[[ Collected material, beginning ]]

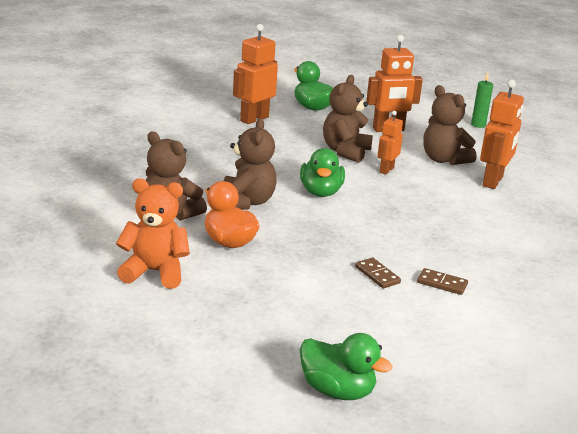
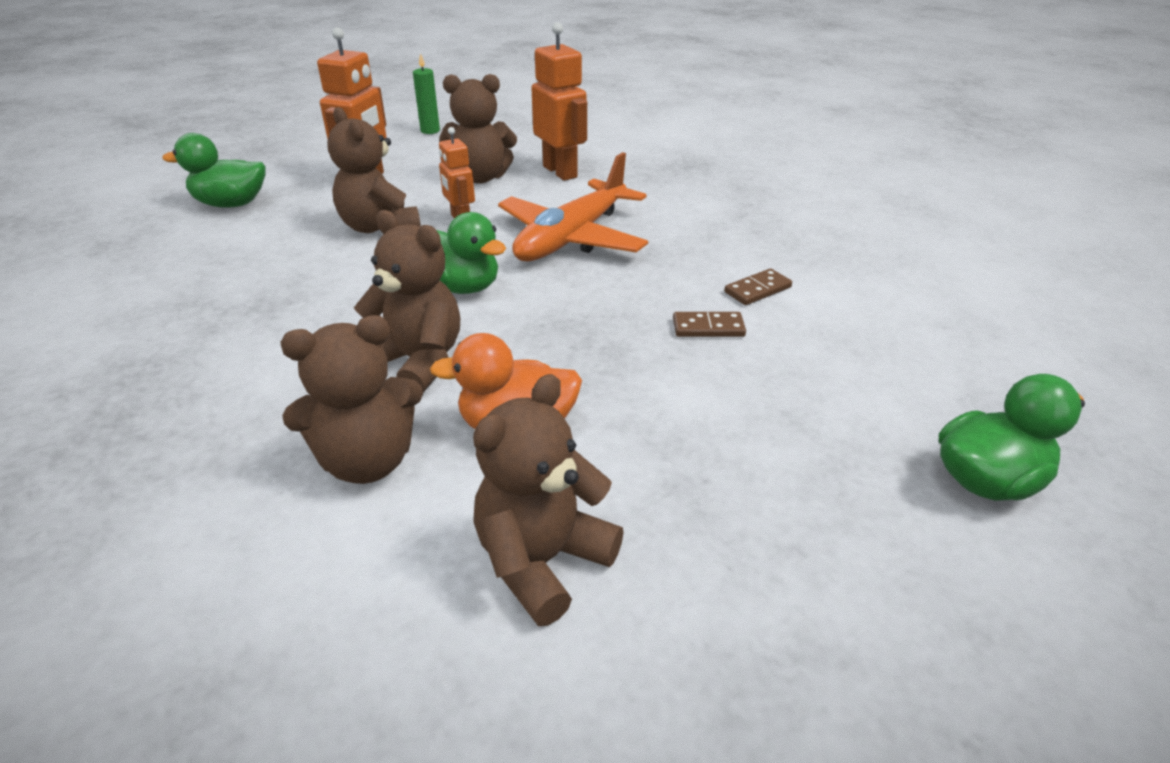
camera: 55 degrees left, 10 degrees up
orange teddy bear [116,178,190,289] -> brown teddy bear [473,374,624,626]
orange robot [233,24,278,124] -> none
none -> orange plane [498,152,648,262]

[[ Collected material, end ]]

• _How to complete this task_: Where pictures sit among the data above, omit them, and output the rest exactly.

• _Answer for this exercise_:
camera: 55 degrees left, 10 degrees up
orange teddy bear [116,178,190,289] -> brown teddy bear [473,374,624,626]
orange robot [233,24,278,124] -> none
none -> orange plane [498,152,648,262]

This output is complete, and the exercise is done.